Supplied entries:
□ □ □ □ □
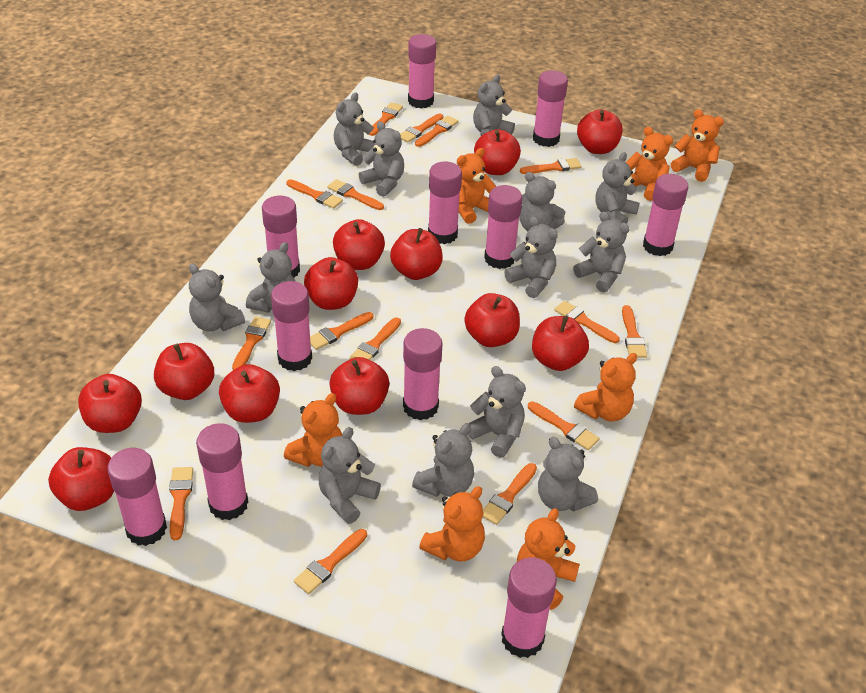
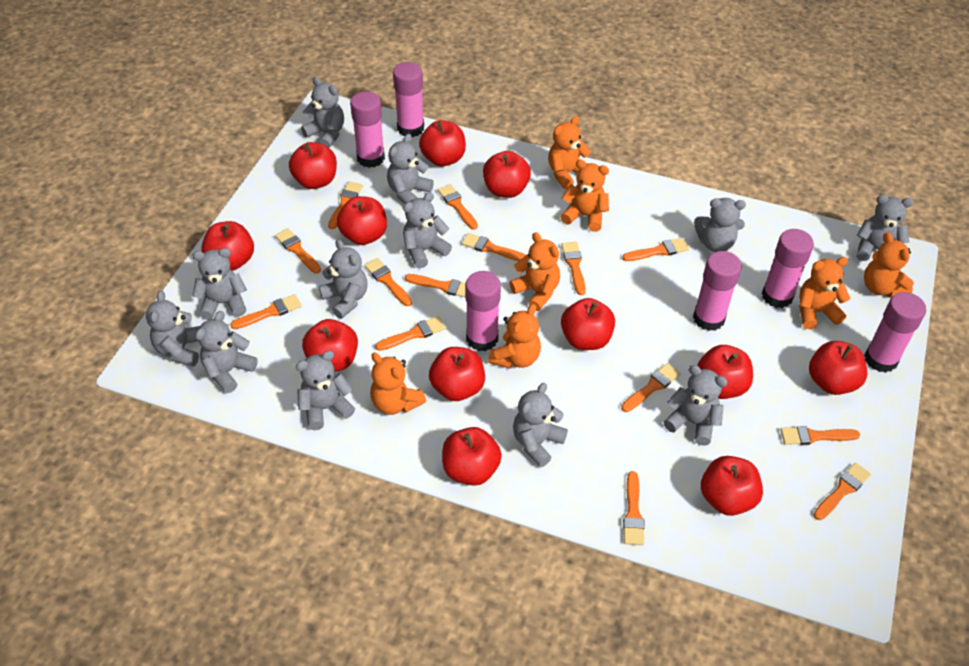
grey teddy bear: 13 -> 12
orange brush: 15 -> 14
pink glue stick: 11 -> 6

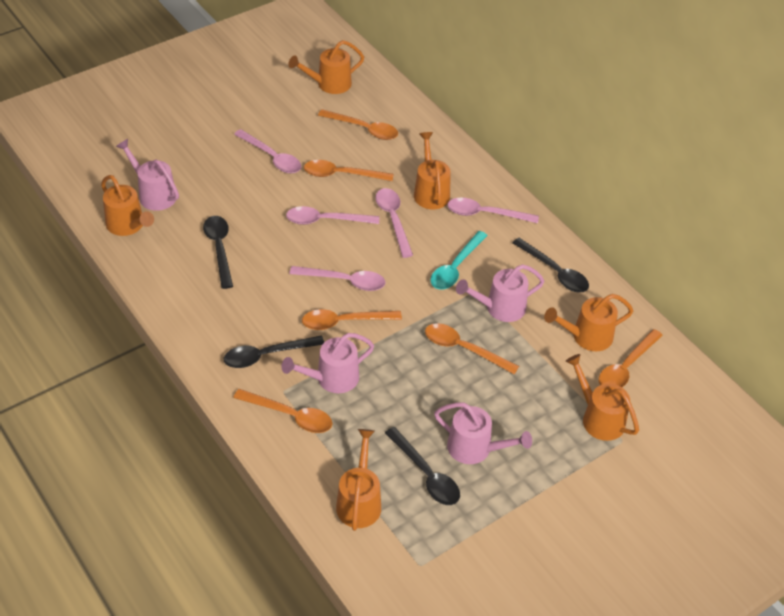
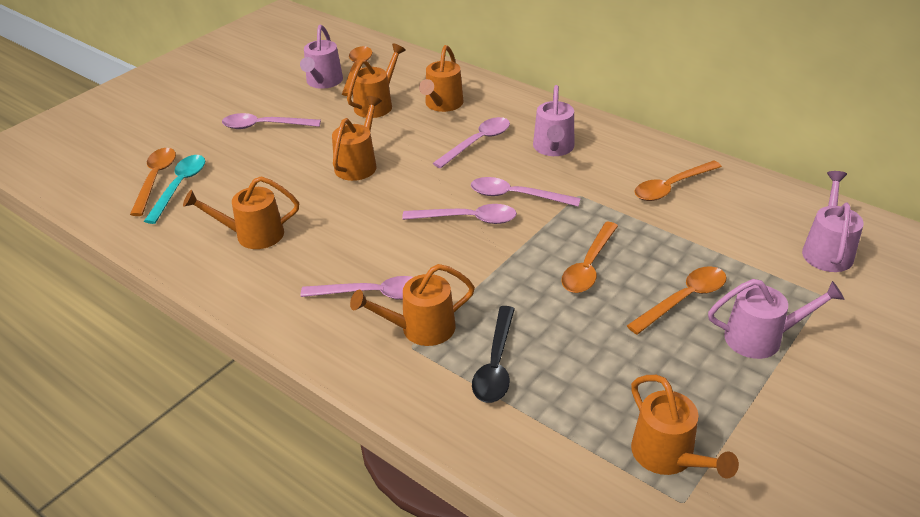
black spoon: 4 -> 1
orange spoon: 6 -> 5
□ □ □ □ □
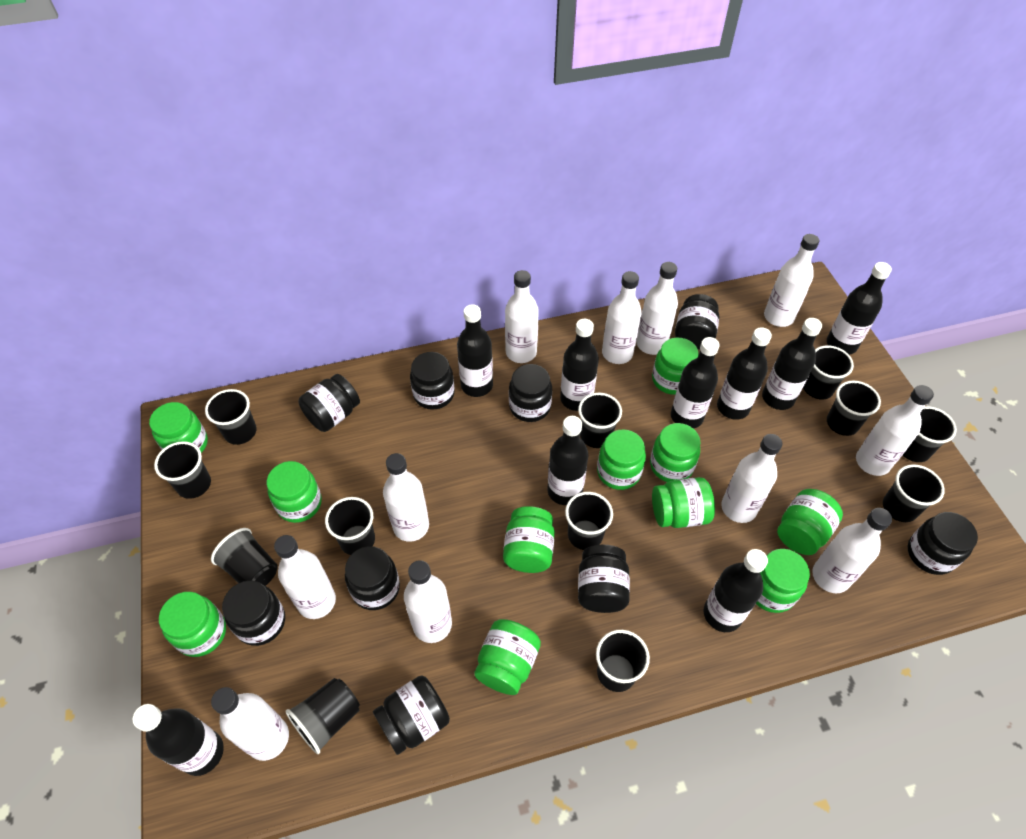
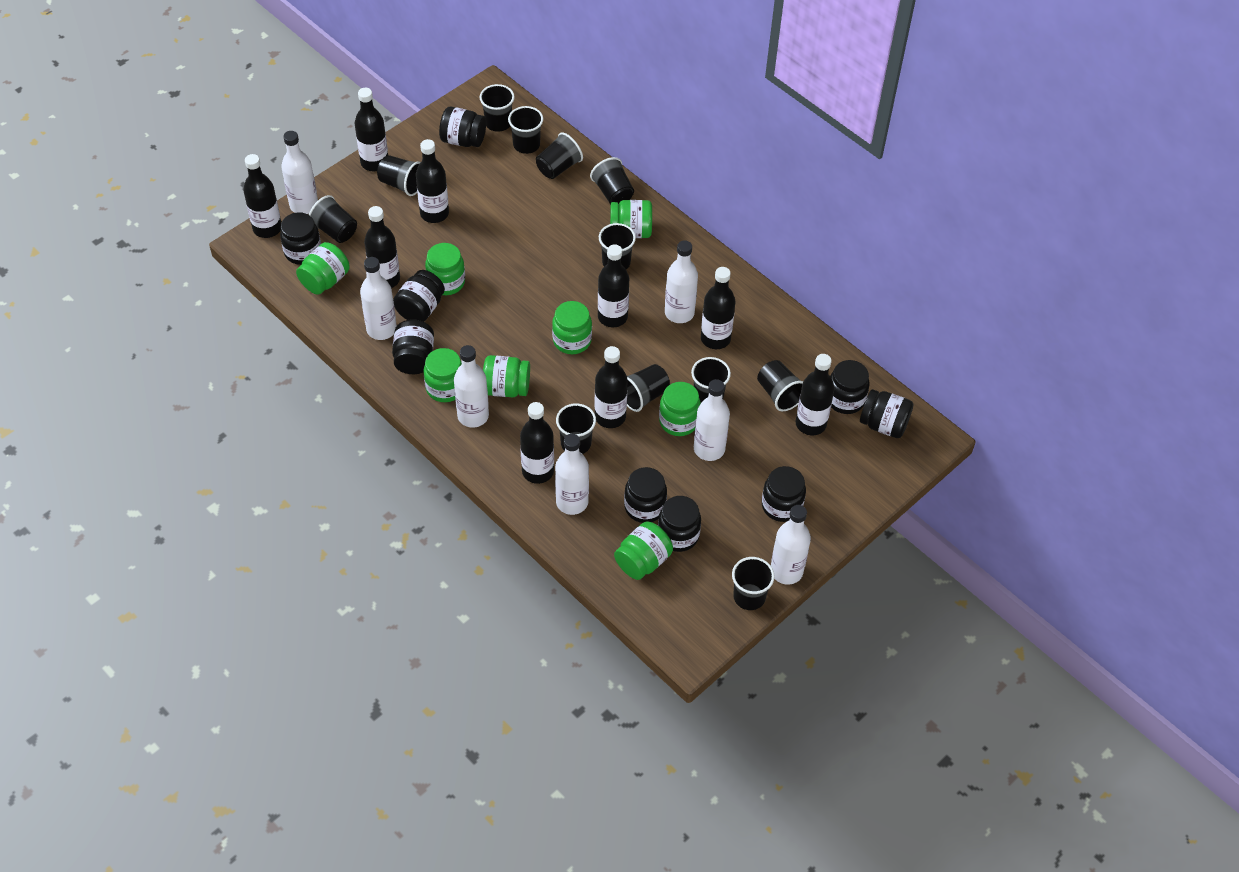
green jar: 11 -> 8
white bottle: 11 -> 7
□ □ □ □ □
Required work: Copy the lines above exactly, starting with the line that contains "pink glue stick: 11 -> 6" and ending with the line that contains "orange spoon: 6 -> 5", and leave out any pictures.

The completed task:
pink glue stick: 11 -> 6

black spoon: 4 -> 1
orange spoon: 6 -> 5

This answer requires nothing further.